**DATA UNDER STUDY**

____________________

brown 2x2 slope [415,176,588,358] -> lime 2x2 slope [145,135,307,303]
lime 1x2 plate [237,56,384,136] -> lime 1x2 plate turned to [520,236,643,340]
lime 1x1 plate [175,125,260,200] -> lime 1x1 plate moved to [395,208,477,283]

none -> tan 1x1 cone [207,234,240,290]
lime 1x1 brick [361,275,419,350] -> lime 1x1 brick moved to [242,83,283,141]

____________________

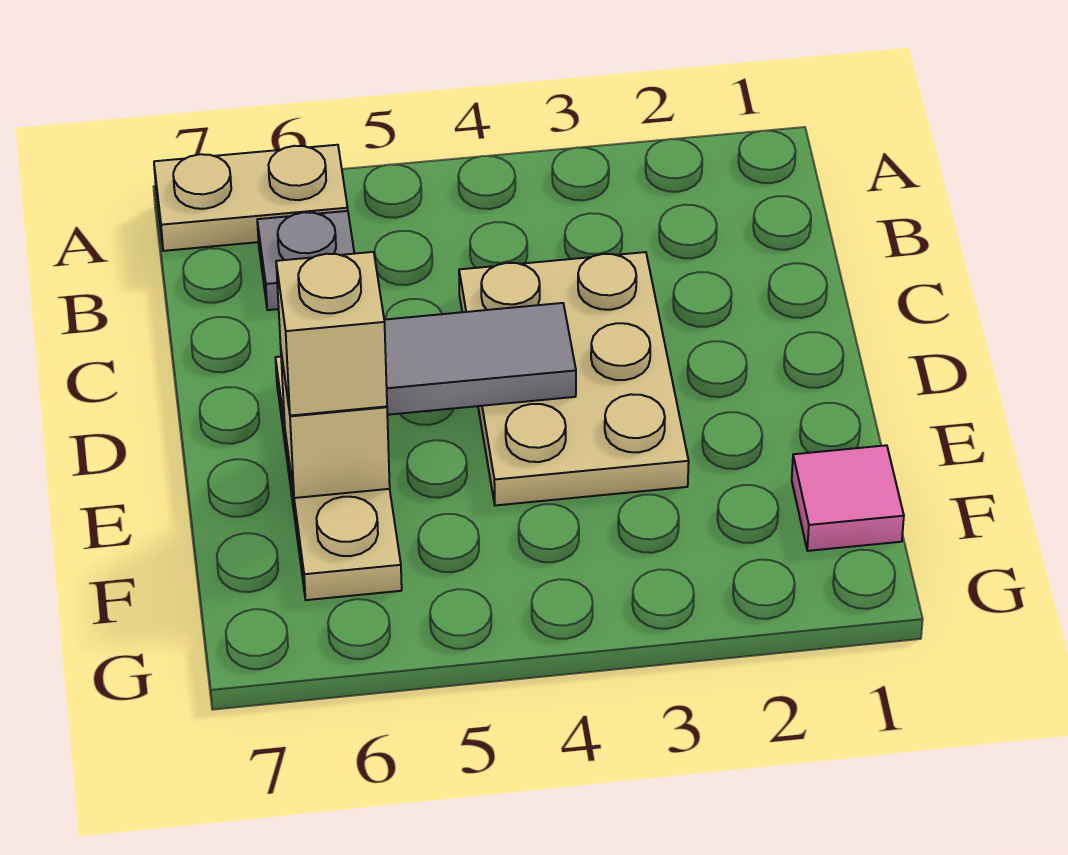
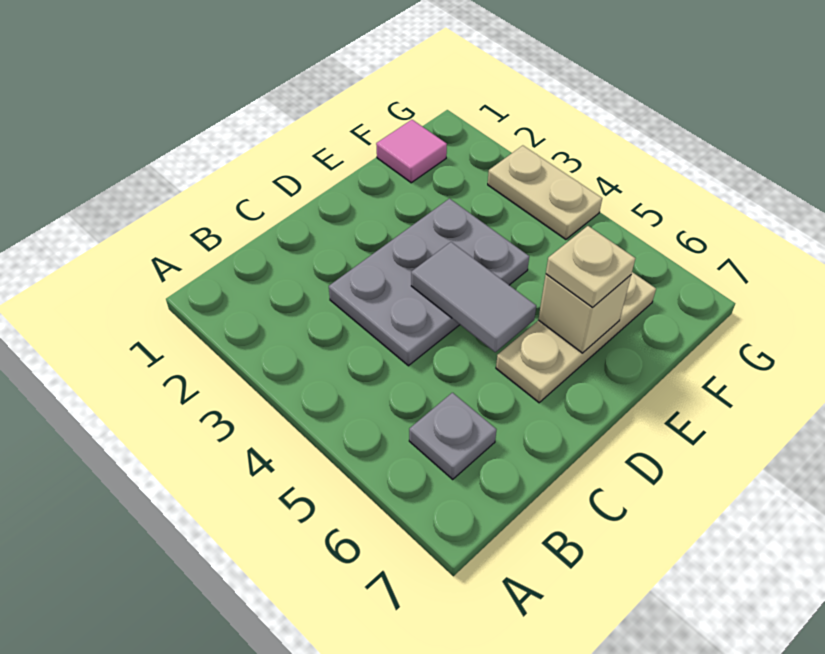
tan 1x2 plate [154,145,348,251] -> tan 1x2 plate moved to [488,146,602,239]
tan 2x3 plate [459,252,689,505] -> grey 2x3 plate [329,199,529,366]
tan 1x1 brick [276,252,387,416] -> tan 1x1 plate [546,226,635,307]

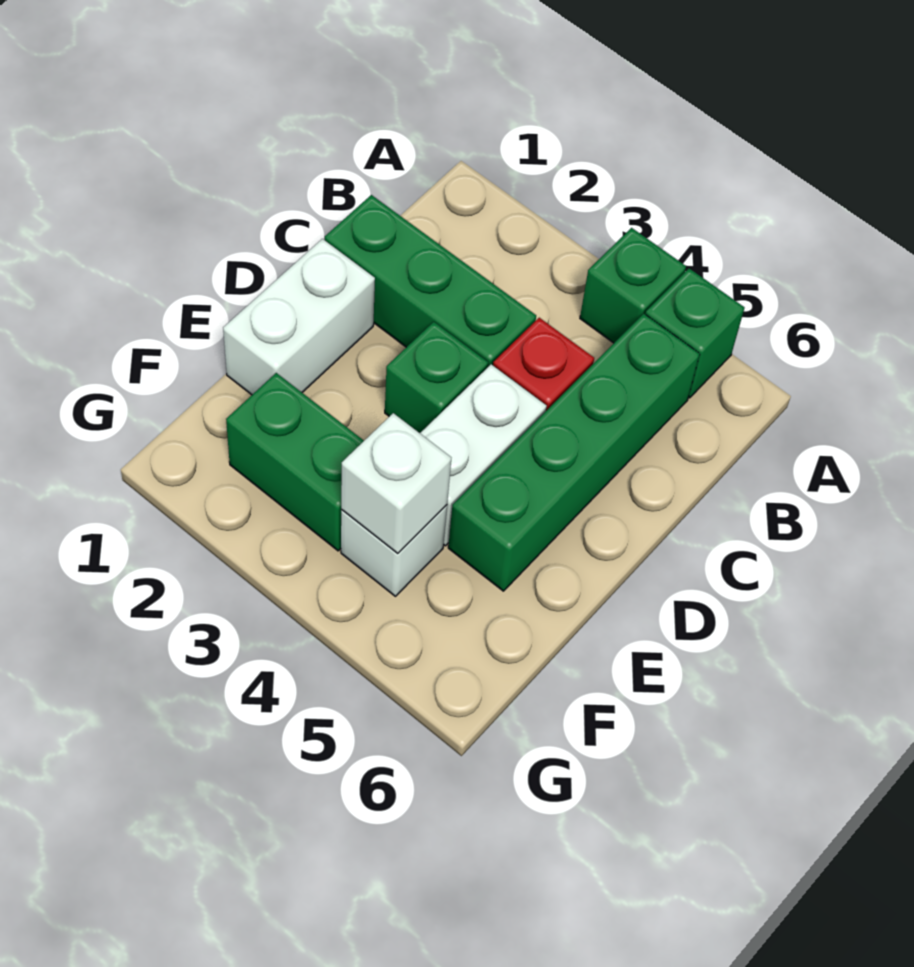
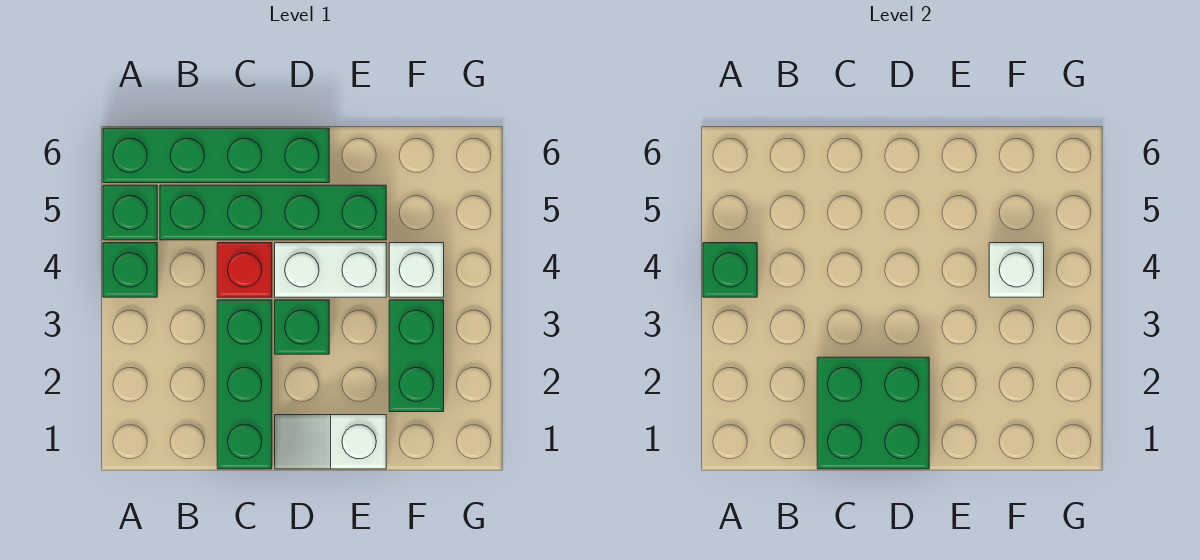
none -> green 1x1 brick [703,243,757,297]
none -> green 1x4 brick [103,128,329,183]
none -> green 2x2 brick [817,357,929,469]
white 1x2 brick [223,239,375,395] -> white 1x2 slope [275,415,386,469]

____________________

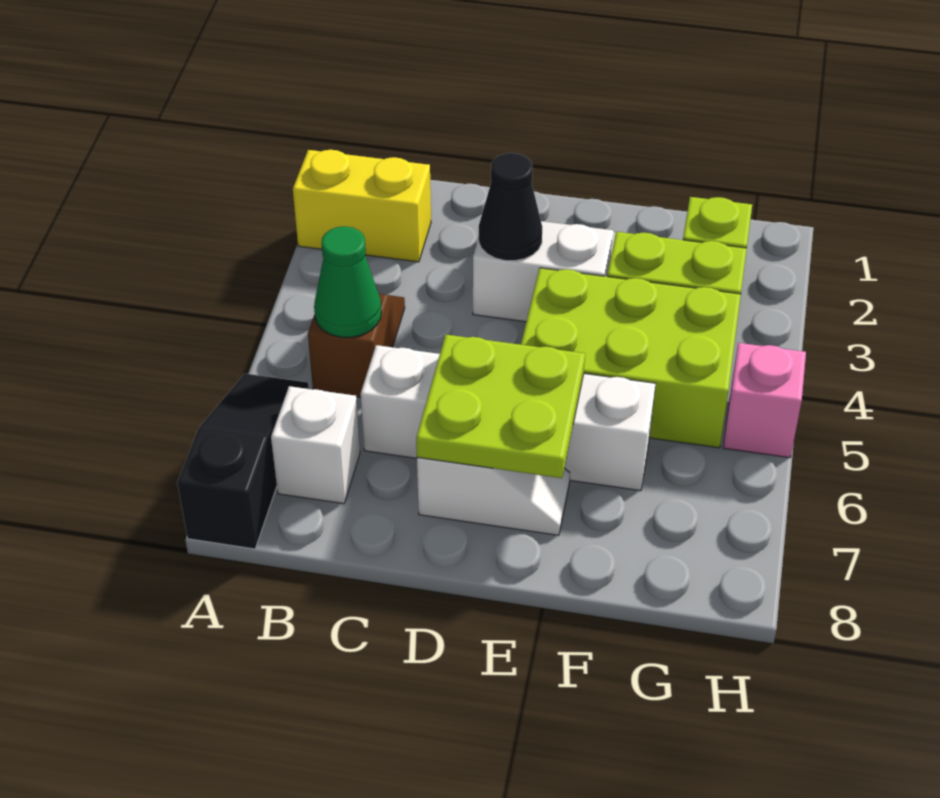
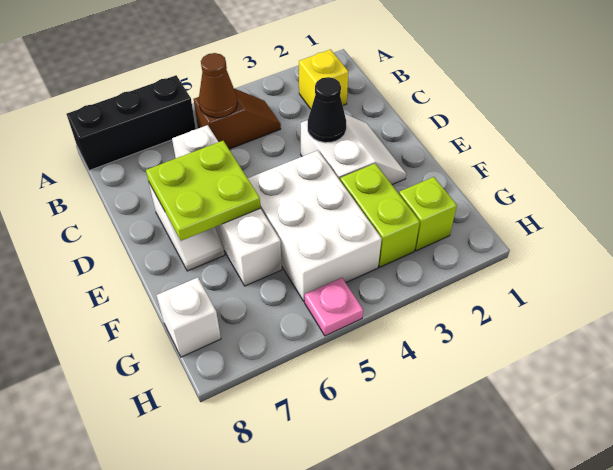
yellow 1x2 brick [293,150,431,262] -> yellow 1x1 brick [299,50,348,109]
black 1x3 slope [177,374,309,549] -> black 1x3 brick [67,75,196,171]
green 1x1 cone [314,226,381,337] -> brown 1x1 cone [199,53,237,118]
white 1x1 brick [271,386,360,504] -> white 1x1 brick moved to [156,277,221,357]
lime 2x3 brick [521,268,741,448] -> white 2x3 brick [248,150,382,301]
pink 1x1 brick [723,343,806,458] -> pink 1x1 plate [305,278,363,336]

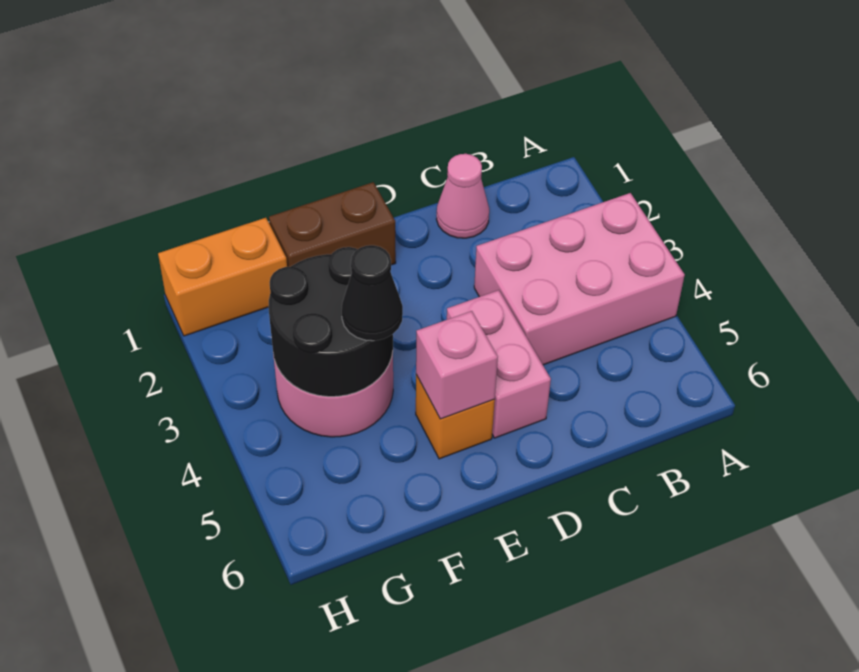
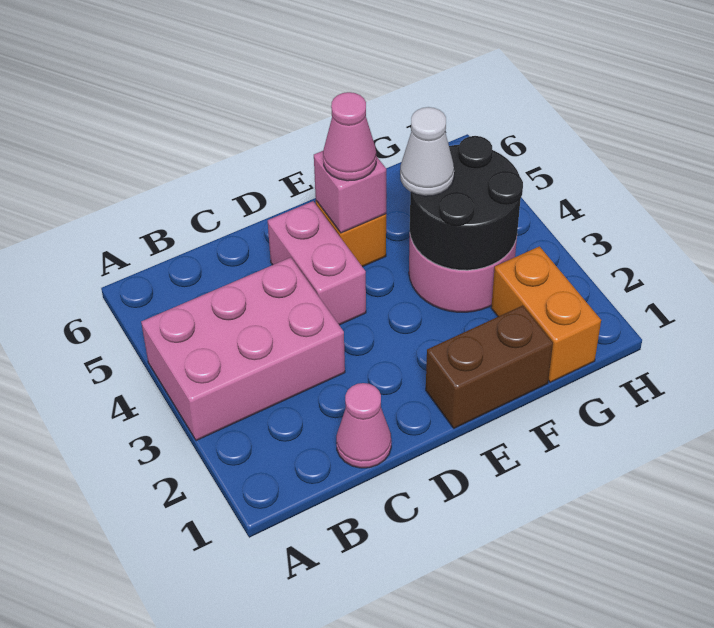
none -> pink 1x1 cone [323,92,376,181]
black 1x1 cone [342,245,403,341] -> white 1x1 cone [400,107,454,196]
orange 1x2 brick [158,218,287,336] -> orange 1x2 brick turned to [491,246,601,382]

____________________

**INSTRUCTIONS FOR THE TASK**
Copy out all lines of the listing where the word "pink" appears.

**TASK OUTPUT**
pink 1x1 brick [723,343,806,458] -> pink 1x1 plate [305,278,363,336]
none -> pink 1x1 cone [323,92,376,181]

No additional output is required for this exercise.